EXCERPTED RECORDS:
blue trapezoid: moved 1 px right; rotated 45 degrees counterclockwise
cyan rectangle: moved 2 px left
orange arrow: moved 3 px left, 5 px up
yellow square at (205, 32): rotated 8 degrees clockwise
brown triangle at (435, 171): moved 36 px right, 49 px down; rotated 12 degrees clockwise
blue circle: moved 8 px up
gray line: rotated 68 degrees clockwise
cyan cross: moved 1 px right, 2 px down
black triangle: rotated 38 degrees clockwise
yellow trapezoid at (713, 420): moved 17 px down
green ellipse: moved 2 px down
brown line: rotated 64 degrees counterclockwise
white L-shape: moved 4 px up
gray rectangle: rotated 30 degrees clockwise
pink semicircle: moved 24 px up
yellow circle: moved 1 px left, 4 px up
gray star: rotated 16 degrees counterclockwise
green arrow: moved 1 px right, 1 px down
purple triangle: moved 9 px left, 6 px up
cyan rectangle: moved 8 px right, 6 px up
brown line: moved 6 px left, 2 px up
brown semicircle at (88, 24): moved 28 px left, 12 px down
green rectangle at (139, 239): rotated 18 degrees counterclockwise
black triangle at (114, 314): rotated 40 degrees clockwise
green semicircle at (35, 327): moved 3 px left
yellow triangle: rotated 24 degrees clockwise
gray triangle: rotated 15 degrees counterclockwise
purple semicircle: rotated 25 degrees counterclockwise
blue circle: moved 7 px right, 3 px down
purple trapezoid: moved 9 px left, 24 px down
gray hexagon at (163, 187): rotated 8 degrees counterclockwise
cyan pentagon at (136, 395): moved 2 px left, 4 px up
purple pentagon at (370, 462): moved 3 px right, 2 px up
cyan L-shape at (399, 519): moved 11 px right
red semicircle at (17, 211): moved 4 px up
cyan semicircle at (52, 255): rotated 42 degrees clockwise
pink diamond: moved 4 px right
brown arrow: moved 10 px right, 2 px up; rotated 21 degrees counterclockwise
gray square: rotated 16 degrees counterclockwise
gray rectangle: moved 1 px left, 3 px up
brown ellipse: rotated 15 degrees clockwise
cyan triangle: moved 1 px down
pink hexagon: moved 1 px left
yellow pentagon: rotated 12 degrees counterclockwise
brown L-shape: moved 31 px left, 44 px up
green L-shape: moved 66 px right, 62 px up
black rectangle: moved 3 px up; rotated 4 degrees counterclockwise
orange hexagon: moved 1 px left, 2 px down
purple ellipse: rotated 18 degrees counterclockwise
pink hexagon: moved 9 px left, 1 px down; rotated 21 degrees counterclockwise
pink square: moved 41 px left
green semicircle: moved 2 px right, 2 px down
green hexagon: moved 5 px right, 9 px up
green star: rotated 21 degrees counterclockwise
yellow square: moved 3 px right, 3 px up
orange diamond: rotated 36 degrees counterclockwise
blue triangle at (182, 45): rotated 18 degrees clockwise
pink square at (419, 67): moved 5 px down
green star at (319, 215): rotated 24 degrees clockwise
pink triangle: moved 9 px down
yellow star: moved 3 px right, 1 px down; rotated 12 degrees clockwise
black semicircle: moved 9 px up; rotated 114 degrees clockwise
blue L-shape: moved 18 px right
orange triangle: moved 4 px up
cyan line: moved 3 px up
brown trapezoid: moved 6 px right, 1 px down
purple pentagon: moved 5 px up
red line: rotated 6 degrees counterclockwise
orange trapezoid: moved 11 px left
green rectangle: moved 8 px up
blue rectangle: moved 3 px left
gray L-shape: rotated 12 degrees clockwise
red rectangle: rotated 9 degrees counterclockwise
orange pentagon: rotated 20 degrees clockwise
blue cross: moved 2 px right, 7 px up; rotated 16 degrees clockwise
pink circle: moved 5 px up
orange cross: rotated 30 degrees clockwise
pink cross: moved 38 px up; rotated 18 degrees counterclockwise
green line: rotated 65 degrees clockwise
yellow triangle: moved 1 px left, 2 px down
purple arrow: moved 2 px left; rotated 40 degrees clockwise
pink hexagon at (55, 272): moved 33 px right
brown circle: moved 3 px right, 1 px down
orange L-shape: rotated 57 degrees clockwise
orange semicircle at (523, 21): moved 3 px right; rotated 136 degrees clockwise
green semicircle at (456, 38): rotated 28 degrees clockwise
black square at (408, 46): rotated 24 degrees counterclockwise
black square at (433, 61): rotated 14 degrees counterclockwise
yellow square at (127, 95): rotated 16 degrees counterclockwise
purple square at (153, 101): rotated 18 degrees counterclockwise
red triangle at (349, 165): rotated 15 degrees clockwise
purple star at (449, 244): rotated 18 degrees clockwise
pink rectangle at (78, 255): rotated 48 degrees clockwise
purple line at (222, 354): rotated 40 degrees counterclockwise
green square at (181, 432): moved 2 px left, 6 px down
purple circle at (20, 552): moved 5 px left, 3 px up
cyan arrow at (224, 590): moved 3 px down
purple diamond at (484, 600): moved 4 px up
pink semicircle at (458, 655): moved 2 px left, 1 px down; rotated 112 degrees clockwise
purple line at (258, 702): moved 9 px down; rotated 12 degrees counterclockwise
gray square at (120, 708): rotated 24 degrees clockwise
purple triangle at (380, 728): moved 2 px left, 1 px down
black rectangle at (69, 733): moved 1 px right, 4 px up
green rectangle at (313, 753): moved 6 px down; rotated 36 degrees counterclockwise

WORK INSTRUCTION: Of the entries above, repeat exactly the lines from the line with "purple square at" through the line with "purple diamond at (484, 600): moved 4 px up", both of them included.

ANSWER FOR THIS EXERCISE:
purple square at (153, 101): rotated 18 degrees counterclockwise
red triangle at (349, 165): rotated 15 degrees clockwise
purple star at (449, 244): rotated 18 degrees clockwise
pink rectangle at (78, 255): rotated 48 degrees clockwise
purple line at (222, 354): rotated 40 degrees counterclockwise
green square at (181, 432): moved 2 px left, 6 px down
purple circle at (20, 552): moved 5 px left, 3 px up
cyan arrow at (224, 590): moved 3 px down
purple diamond at (484, 600): moved 4 px up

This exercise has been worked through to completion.